- **INSTRUCTIONS FOR THE TASK**:
How many lines in these records hold the string "down"? Reply with the number alone.

- **DATA EXCERPTS**:
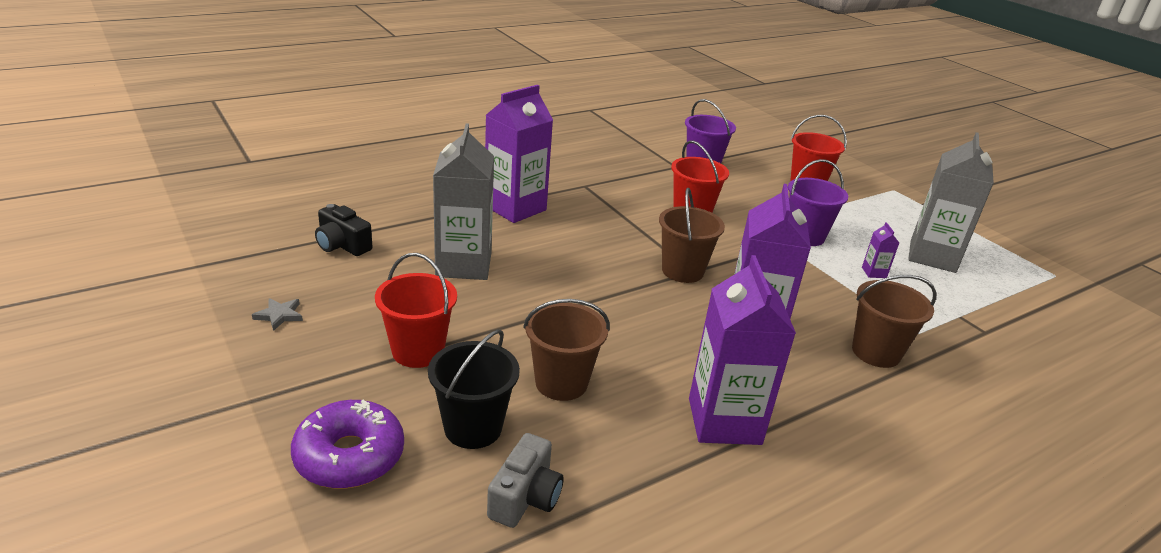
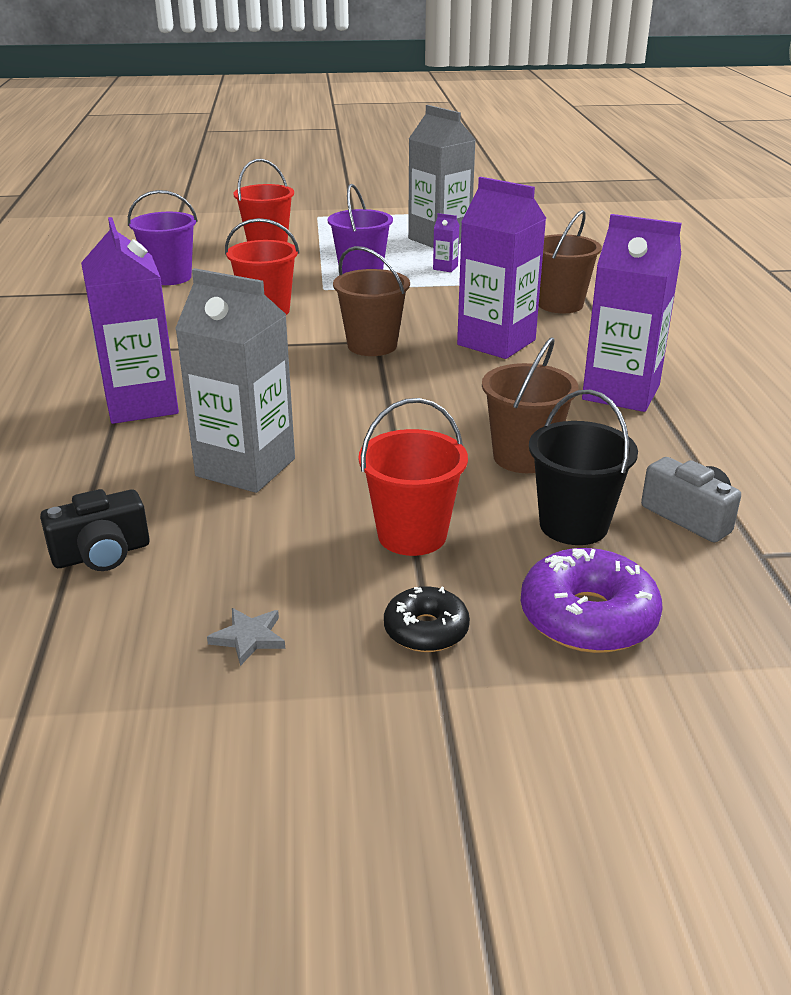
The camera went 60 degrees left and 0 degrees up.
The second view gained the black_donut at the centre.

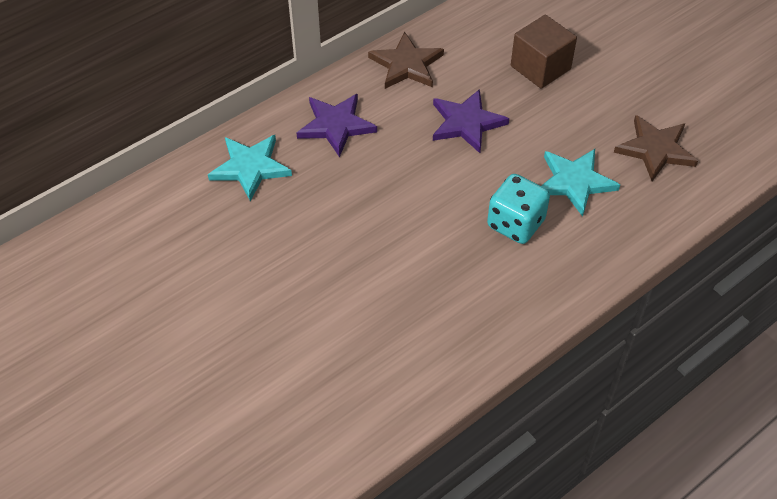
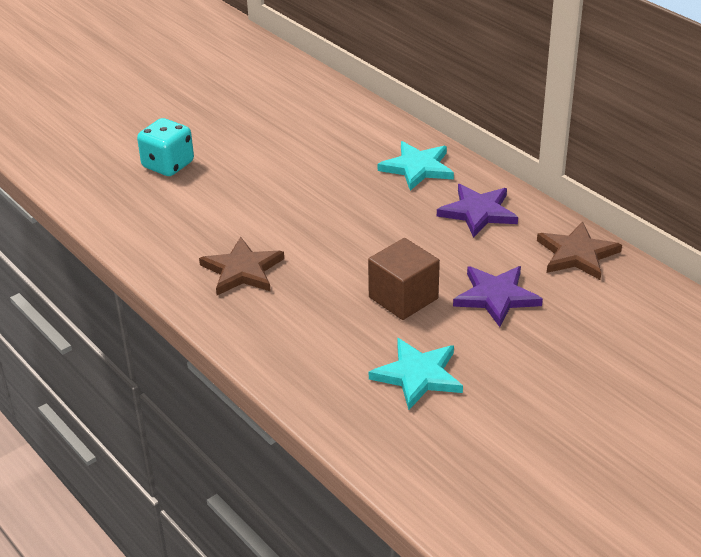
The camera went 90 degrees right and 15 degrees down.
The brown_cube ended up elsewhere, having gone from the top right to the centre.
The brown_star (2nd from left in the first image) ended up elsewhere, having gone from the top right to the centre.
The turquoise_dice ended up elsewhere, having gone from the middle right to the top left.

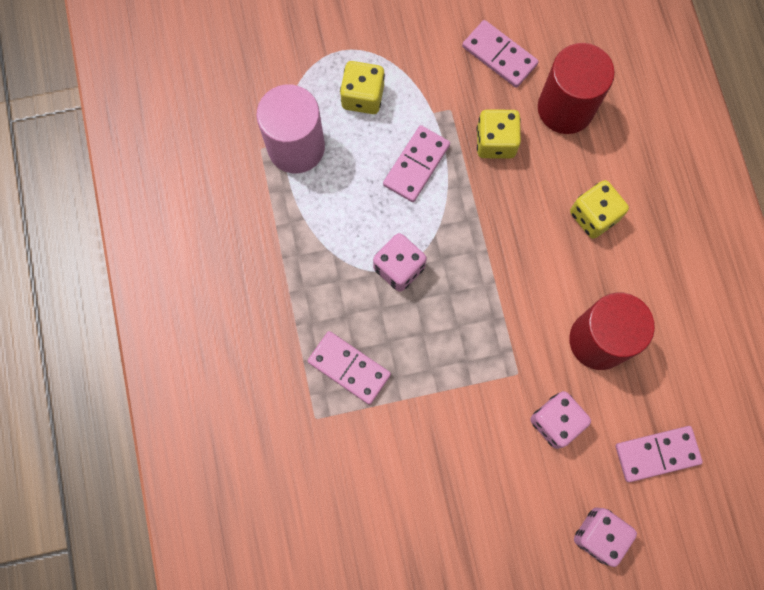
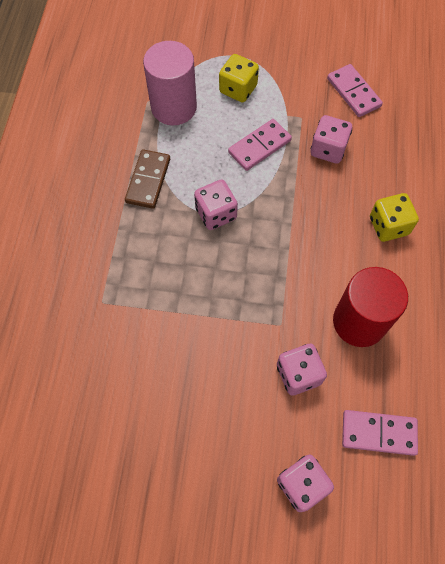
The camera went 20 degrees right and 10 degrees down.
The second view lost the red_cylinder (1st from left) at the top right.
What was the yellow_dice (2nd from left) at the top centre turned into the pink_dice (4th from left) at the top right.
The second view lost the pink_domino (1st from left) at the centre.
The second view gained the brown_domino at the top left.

- **TASK ANSWER**:
2